- _Task goal_
Please copy the material below word for word, leaving the pictures out of your answer.

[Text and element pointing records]
— BEGIN —
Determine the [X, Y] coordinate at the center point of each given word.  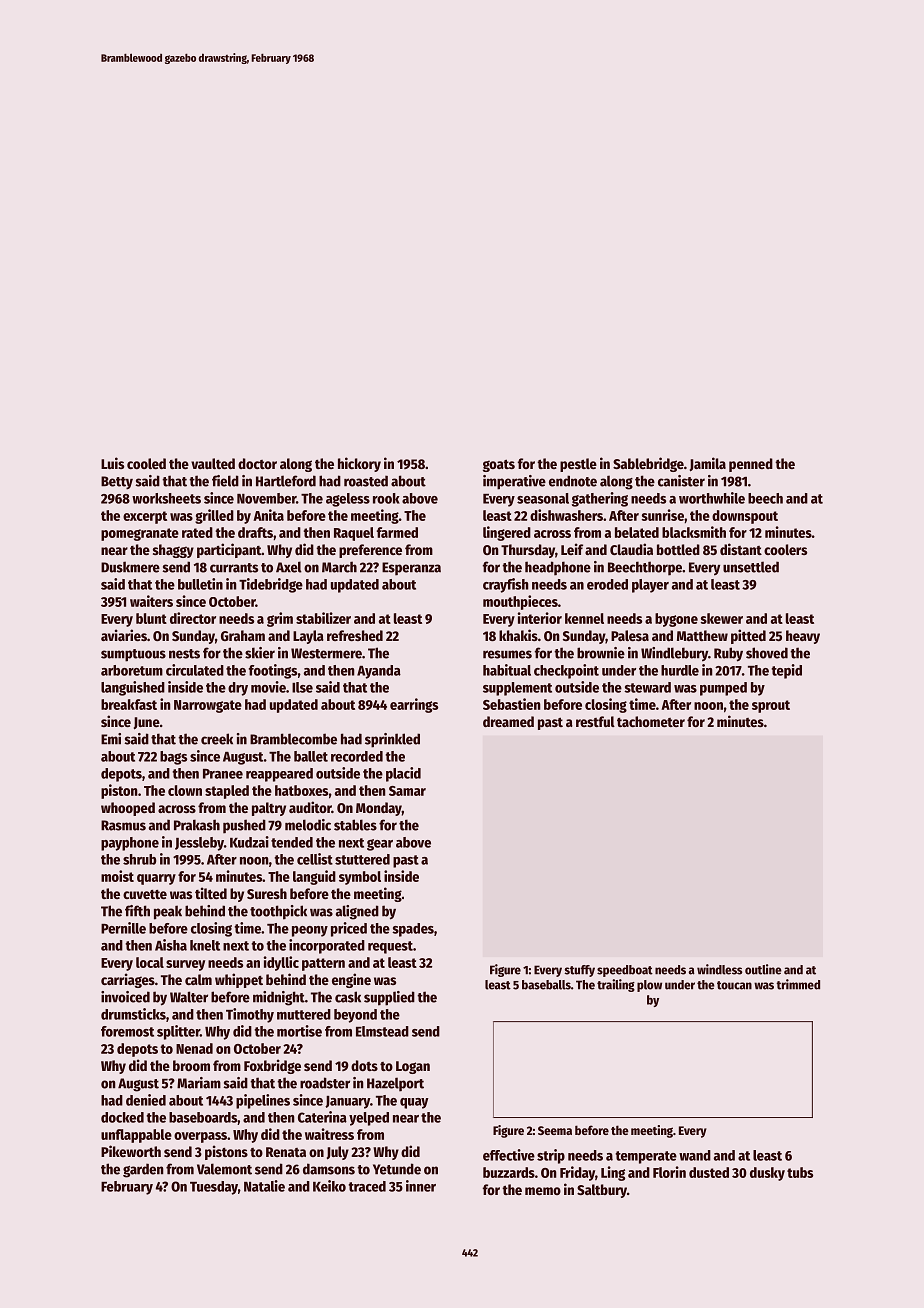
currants [234, 568]
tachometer [651, 721]
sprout [771, 706]
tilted [211, 893]
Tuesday [214, 1188]
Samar [407, 791]
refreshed [355, 635]
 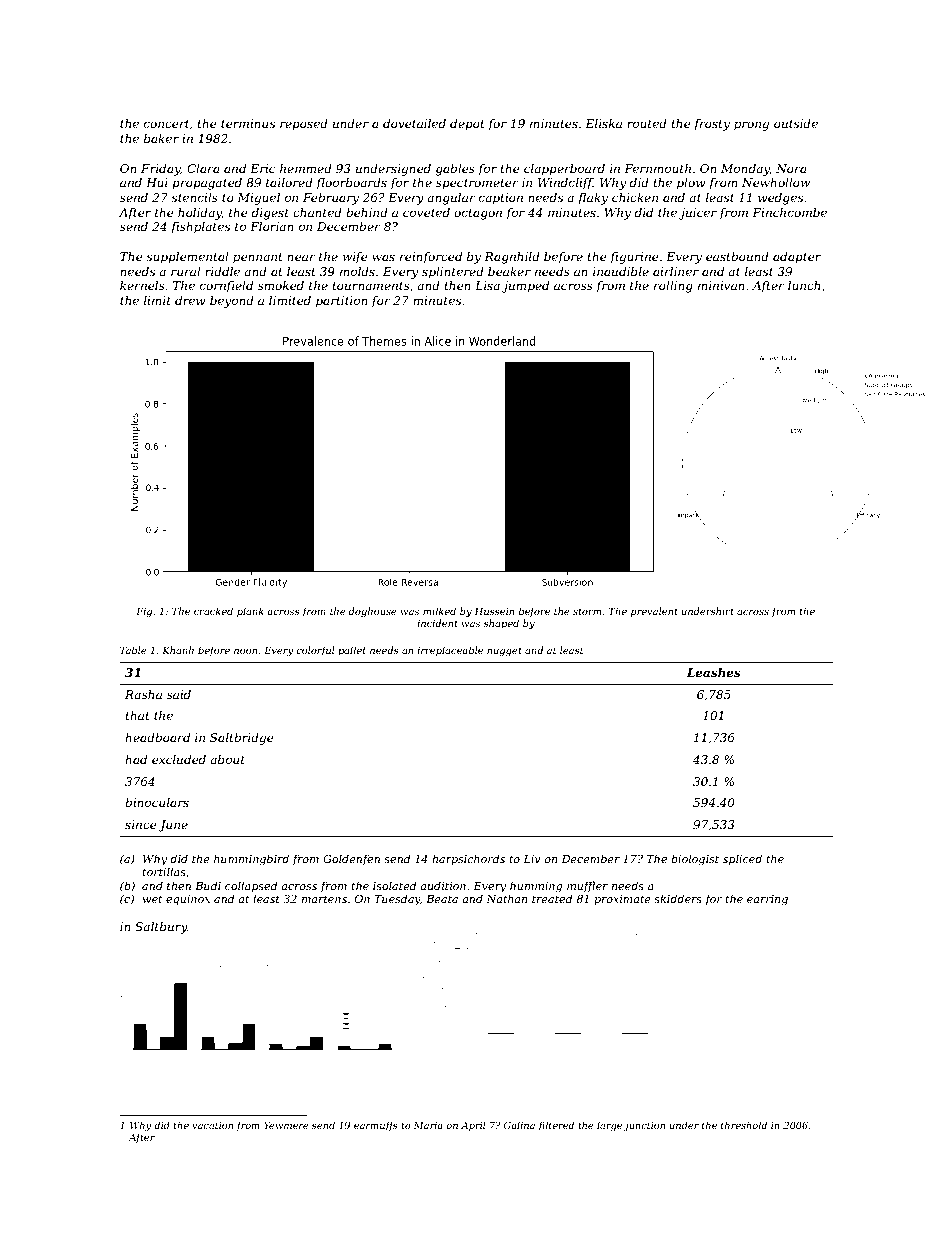 What do you see at coordinates (442, 899) in the image?
I see `Beata` at bounding box center [442, 899].
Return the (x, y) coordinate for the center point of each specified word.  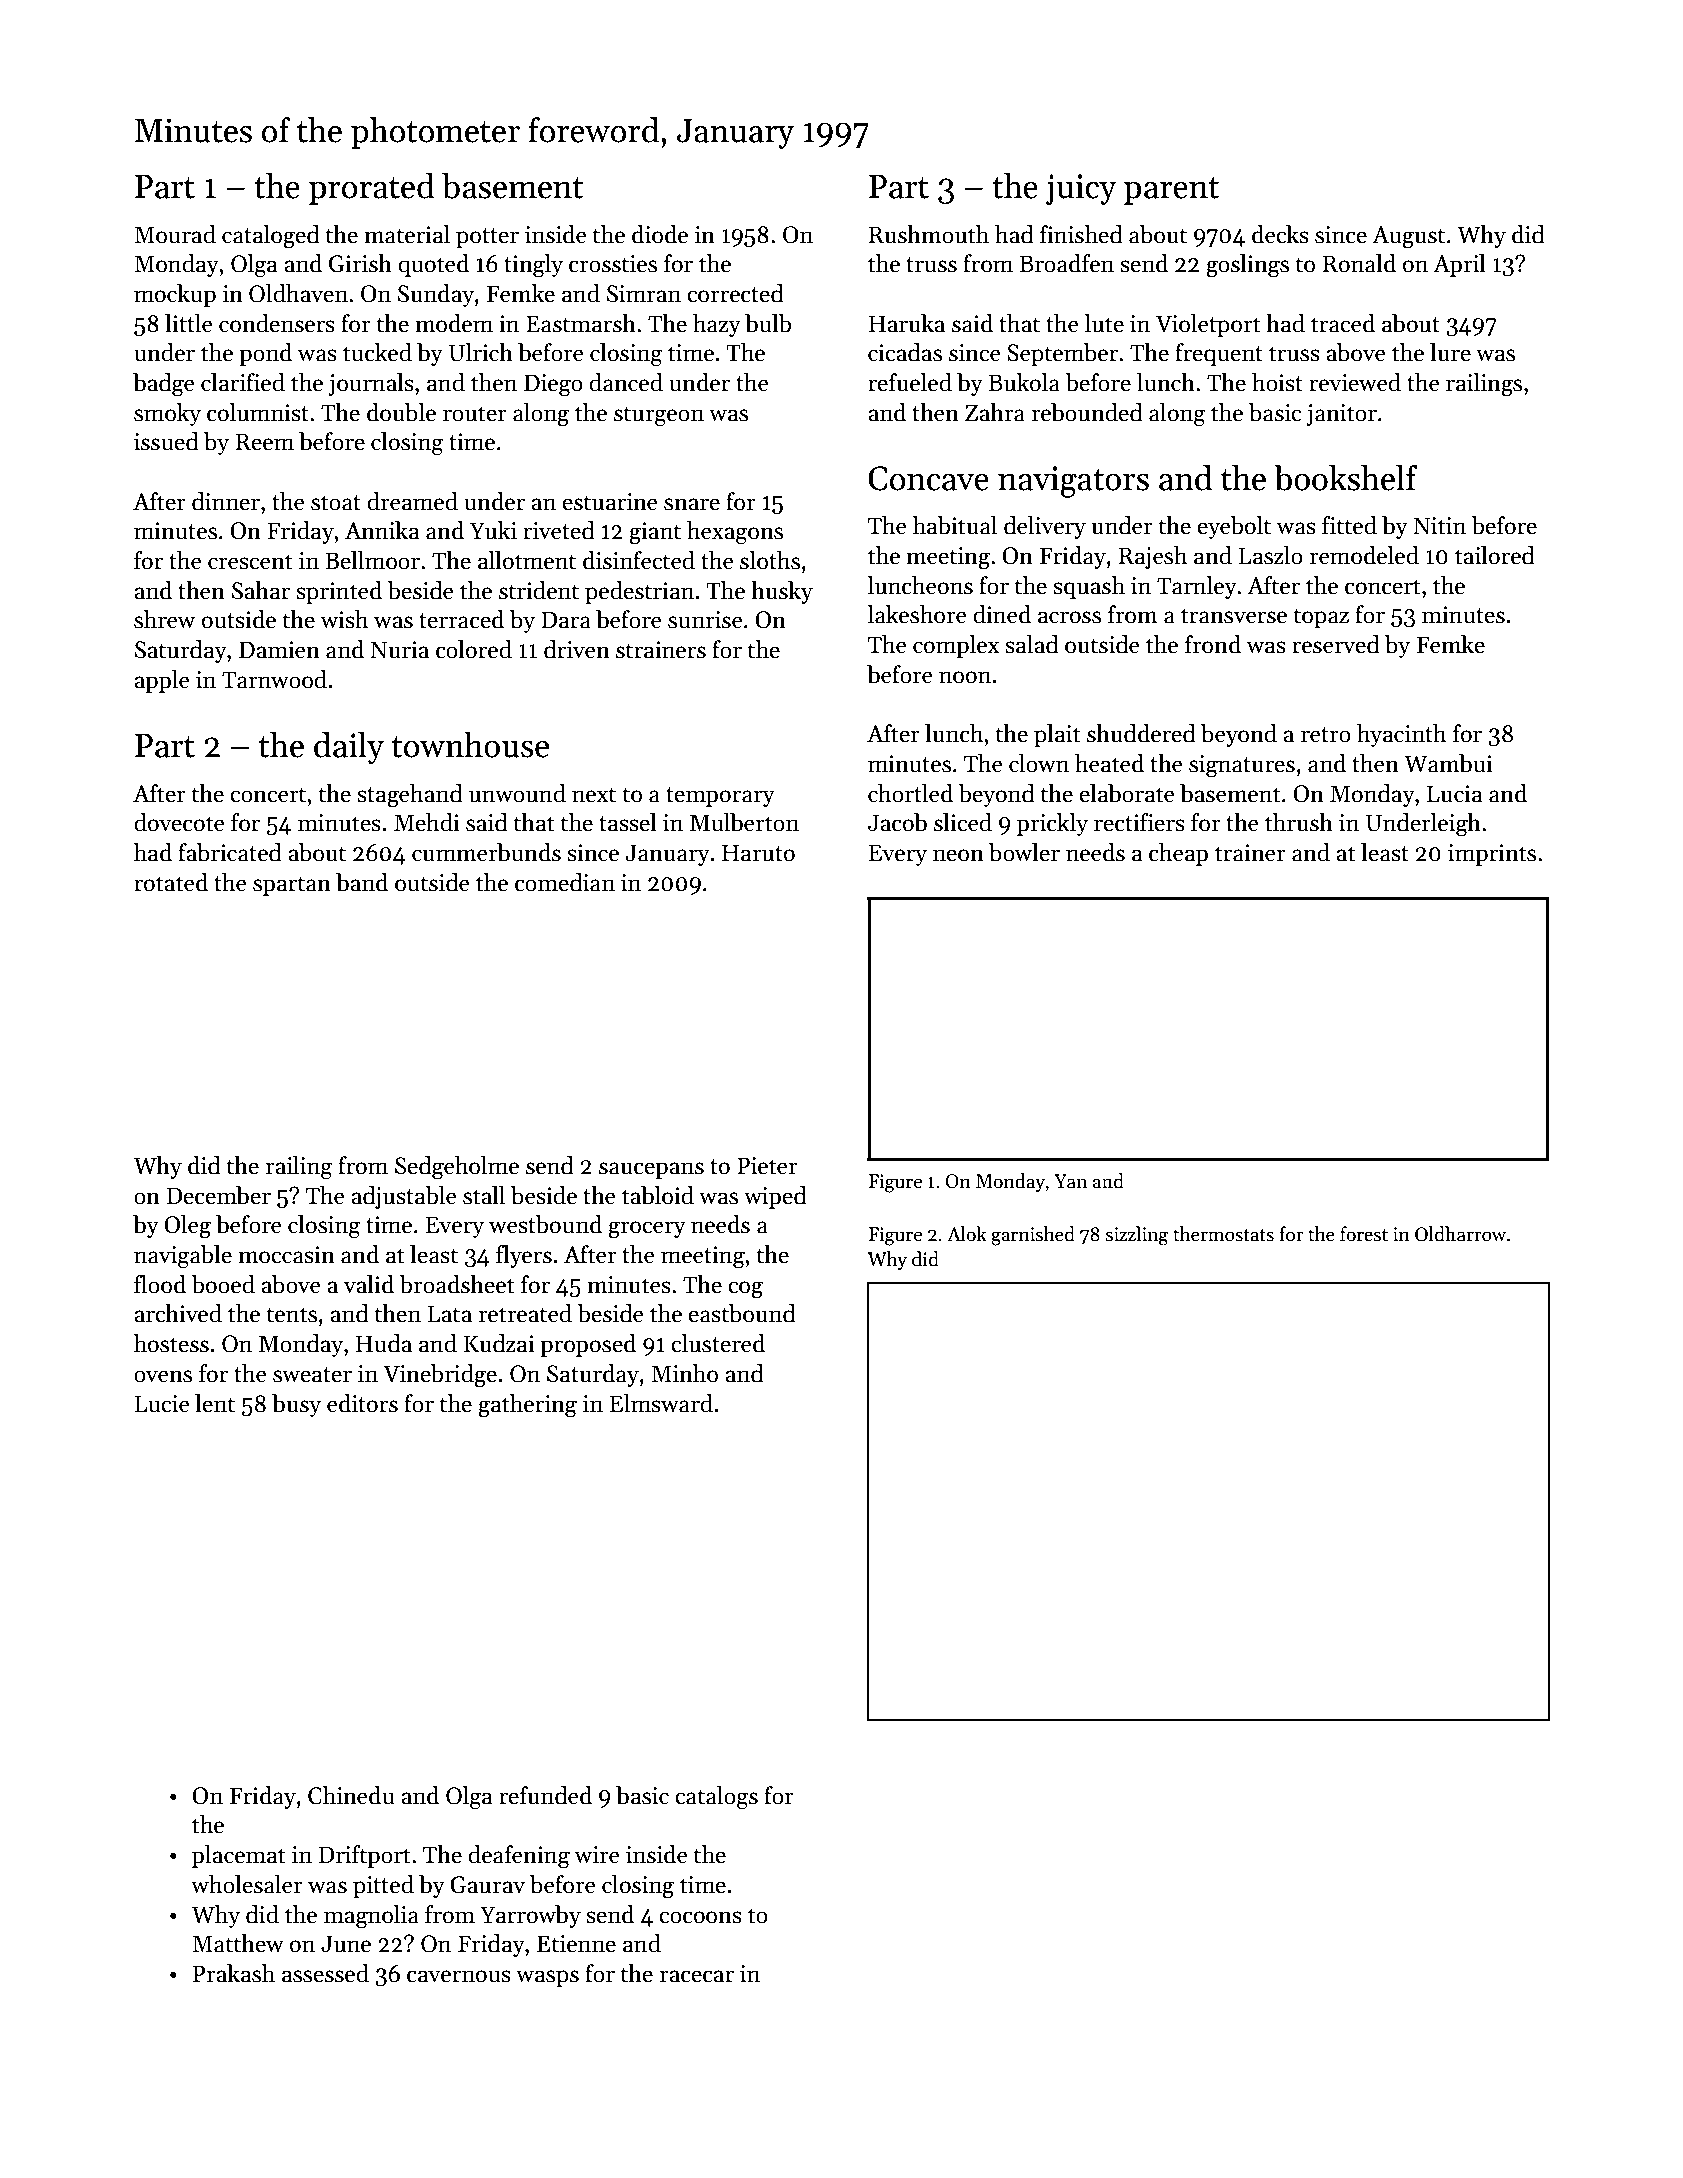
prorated (372, 188)
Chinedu (351, 1795)
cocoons (700, 1917)
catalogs (716, 1798)
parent (1171, 191)
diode (660, 234)
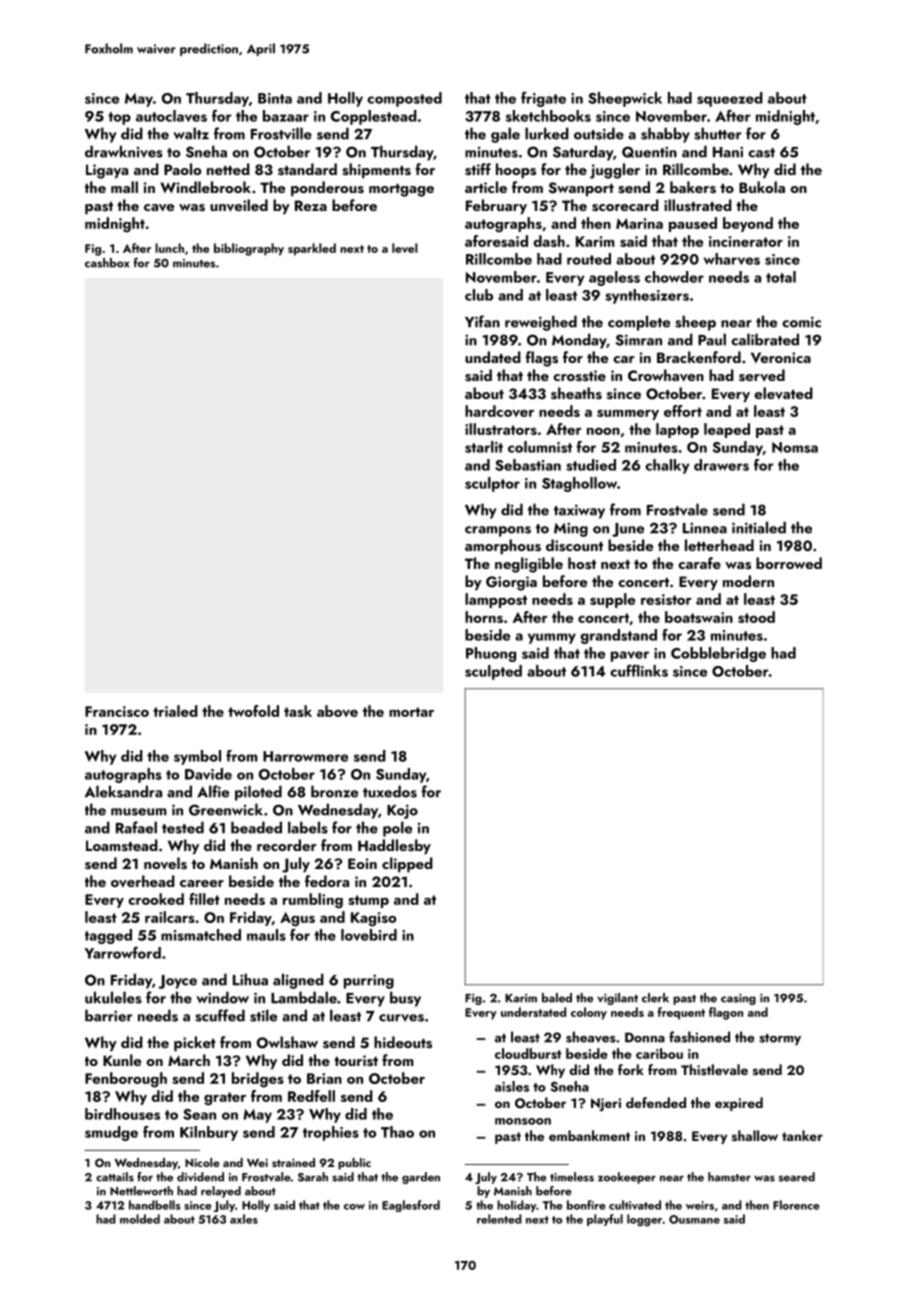 The image size is (908, 1316). Describe the element at coordinates (528, 1053) in the screenshot. I see `cloudburst` at that location.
— END —
- _Solution below_
Determine the [X, Y] coordinate at the center point of each given word.  
currants [234, 568]
tachometer [651, 721]
sprout [771, 706]
tilted [211, 893]
Tuesday [214, 1188]
Samar [407, 791]
refreshed [355, 635]
  What do you see at coordinates (442, 899) in the image?
I see `Beata` at bounding box center [442, 899].
Return the (x, y) coordinate for the center point of each specified word.  
prorated (372, 188)
Chinedu (351, 1795)
cocoons (700, 1917)
catalogs (716, 1798)
parent (1171, 191)
diode (660, 234)
 The image size is (908, 1316). Describe the element at coordinates (528, 1053) in the screenshot. I see `cloudburst` at that location.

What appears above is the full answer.